INSTRUCTION: Rewrite the records from the line containing "The height and" through the end of the records, switching every "screenshot" to "image" and leaving all else unchanged.

WORKING DATA:
* * *

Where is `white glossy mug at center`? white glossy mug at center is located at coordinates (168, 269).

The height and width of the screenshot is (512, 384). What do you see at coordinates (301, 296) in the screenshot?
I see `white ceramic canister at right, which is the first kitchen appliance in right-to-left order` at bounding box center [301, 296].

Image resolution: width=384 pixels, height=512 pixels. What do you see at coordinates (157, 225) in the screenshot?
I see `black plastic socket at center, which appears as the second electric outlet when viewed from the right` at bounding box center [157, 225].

* * *

OUTPUT BELOW:
The height and width of the image is (512, 384). What do you see at coordinates (301, 296) in the image?
I see `white ceramic canister at right, which is the first kitchen appliance in right-to-left order` at bounding box center [301, 296].

Image resolution: width=384 pixels, height=512 pixels. What do you see at coordinates (157, 225) in the image?
I see `black plastic socket at center, which appears as the second electric outlet when viewed from the right` at bounding box center [157, 225].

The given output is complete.